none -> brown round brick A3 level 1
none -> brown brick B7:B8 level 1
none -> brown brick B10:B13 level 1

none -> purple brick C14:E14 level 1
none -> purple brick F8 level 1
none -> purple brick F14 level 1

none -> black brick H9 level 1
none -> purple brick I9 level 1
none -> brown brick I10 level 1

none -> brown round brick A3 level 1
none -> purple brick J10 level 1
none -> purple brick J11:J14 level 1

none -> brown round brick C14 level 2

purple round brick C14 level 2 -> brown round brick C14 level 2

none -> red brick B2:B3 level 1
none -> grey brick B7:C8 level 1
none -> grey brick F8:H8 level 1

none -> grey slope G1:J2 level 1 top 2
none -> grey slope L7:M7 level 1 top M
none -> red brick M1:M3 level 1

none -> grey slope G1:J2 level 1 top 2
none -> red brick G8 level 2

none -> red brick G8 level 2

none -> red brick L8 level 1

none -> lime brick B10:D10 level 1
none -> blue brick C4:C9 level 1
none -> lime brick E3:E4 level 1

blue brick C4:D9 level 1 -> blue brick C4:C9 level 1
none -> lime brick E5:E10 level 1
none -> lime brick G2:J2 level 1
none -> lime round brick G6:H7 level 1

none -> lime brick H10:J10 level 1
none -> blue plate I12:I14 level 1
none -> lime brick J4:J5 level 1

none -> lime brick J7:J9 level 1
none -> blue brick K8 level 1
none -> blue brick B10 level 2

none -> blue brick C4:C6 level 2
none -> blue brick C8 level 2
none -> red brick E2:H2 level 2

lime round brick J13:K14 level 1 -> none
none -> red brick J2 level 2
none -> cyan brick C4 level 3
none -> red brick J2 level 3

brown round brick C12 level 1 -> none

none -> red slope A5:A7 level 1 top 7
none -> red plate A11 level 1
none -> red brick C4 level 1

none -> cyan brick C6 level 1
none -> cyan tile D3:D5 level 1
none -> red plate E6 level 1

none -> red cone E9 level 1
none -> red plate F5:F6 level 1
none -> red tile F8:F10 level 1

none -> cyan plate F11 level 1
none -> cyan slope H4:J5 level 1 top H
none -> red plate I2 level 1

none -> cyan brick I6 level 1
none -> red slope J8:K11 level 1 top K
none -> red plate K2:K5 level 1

★ ★ ★

**BRIEF:**
Every line of the listing is to be returned exactly as given.

**EXPECTED ANSWER:**
none -> brown round brick A3 level 1
none -> brown brick B7:B8 level 1
none -> brown brick B10:B13 level 1

none -> purple brick C14:E14 level 1
none -> purple brick F8 level 1
none -> purple brick F14 level 1

none -> black brick H9 level 1
none -> purple brick I9 level 1
none -> brown brick I10 level 1

none -> brown round brick A3 level 1
none -> purple brick J10 level 1
none -> purple brick J11:J14 level 1

none -> brown round brick C14 level 2

purple round brick C14 level 2 -> brown round brick C14 level 2

none -> red brick B2:B3 level 1
none -> grey brick B7:C8 level 1
none -> grey brick F8:H8 level 1

none -> grey slope G1:J2 level 1 top 2
none -> grey slope L7:M7 level 1 top M
none -> red brick M1:M3 level 1

none -> grey slope G1:J2 level 1 top 2
none -> red brick G8 level 2

none -> red brick G8 level 2

none -> red brick L8 level 1

none -> lime brick B10:D10 level 1
none -> blue brick C4:C9 level 1
none -> lime brick E3:E4 level 1

blue brick C4:D9 level 1 -> blue brick C4:C9 level 1
none -> lime brick E5:E10 level 1
none -> lime brick G2:J2 level 1
none -> lime round brick G6:H7 level 1

none -> lime brick H10:J10 level 1
none -> blue plate I12:I14 level 1
none -> lime brick J4:J5 level 1

none -> lime brick J7:J9 level 1
none -> blue brick K8 level 1
none -> blue brick B10 level 2

none -> blue brick C4:C6 level 2
none -> blue brick C8 level 2
none -> red brick E2:H2 level 2

lime round brick J13:K14 level 1 -> none
none -> red brick J2 level 2
none -> cyan brick C4 level 3
none -> red brick J2 level 3

brown round brick C12 level 1 -> none

none -> red slope A5:A7 level 1 top 7
none -> red plate A11 level 1
none -> red brick C4 level 1

none -> cyan brick C6 level 1
none -> cyan tile D3:D5 level 1
none -> red plate E6 level 1

none -> red cone E9 level 1
none -> red plate F5:F6 level 1
none -> red tile F8:F10 level 1

none -> cyan plate F11 level 1
none -> cyan slope H4:J5 level 1 top H
none -> red plate I2 level 1

none -> cyan brick I6 level 1
none -> red slope J8:K11 level 1 top K
none -> red plate K2:K5 level 1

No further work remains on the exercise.